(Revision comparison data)
----

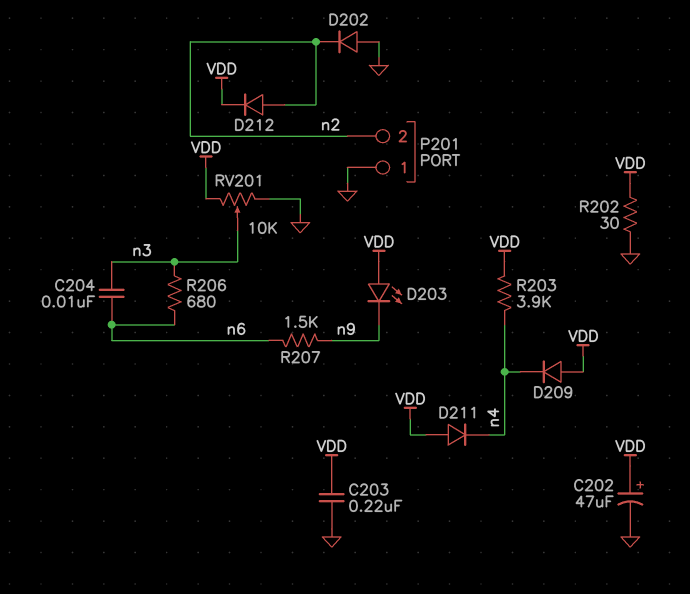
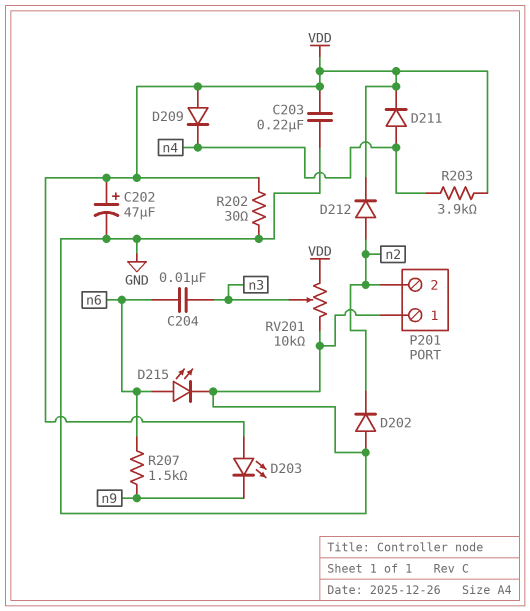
D211: diode (A VDD, K n4) -> diode (A n4, K VDD)
D215: none -> LED (A n6, K GND)
R206: 680 (n3, n6) -> none

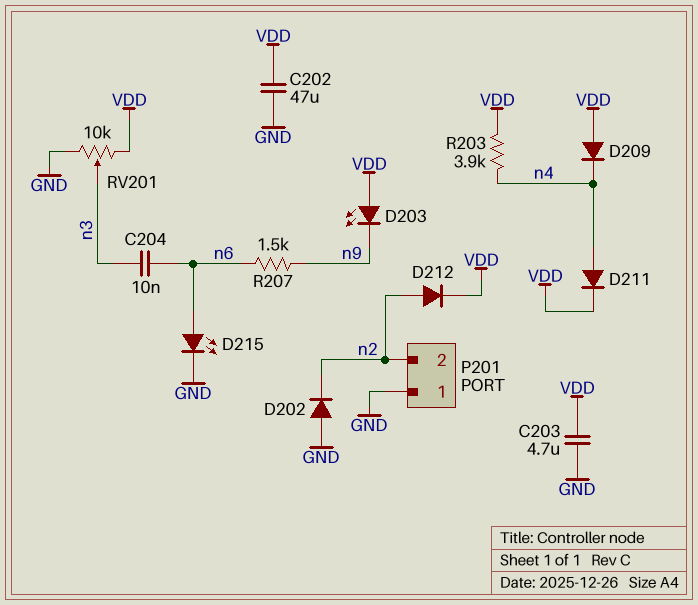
C202: 47uF (plus VDD, minus GND) -> 47uF (GND, VDD)
C203: 220nF (GND, VDD) -> 4.7uF (GND, VDD)
R202: 30 (GND, VDD) -> none

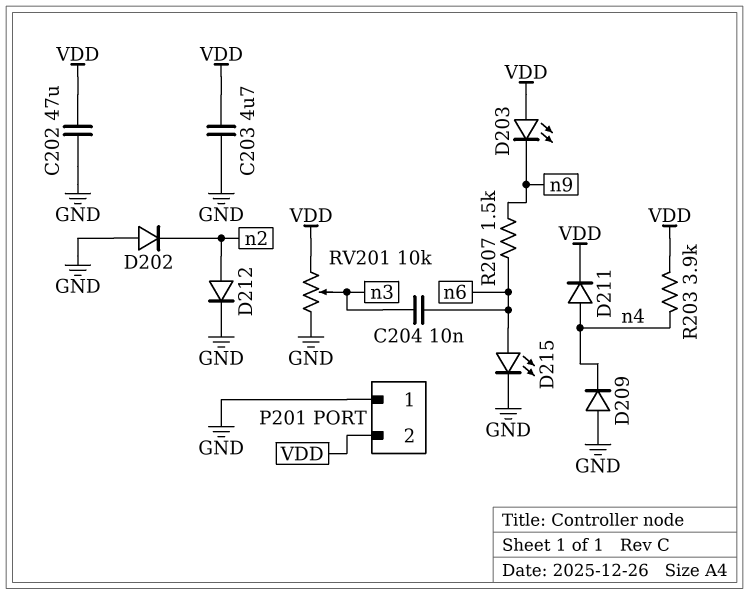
D209: diode (A VDD, K n4) -> diode (A GND, K n4)
D212: diode (A n2, K VDD) -> diode (A n2, K GND)
P201 pin 2: n2 -> VDD

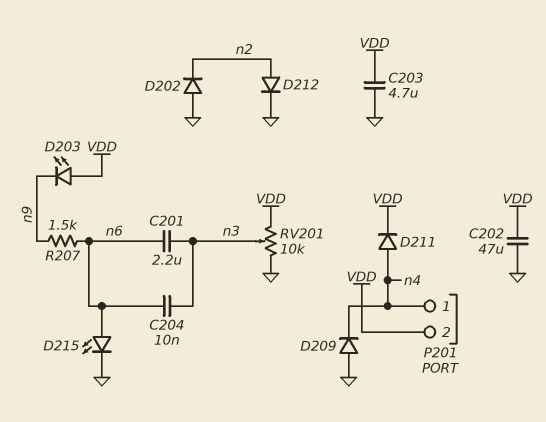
C201: none -> 2.2uF (n3, n6)
P201 pin 1: GND -> n4
R203: 3.9k (VDD, n4) -> none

----

• **Action item**
Would you show every line in the data above that contains the string "none"?

• **Result for this exercise**
D215: none -> LED (A n6, K GND)
R206: 680 (n3, n6) -> none
R202: 30 (GND, VDD) -> none
C201: none -> 2.2uF (n3, n6)
R203: 3.9k (VDD, n4) -> none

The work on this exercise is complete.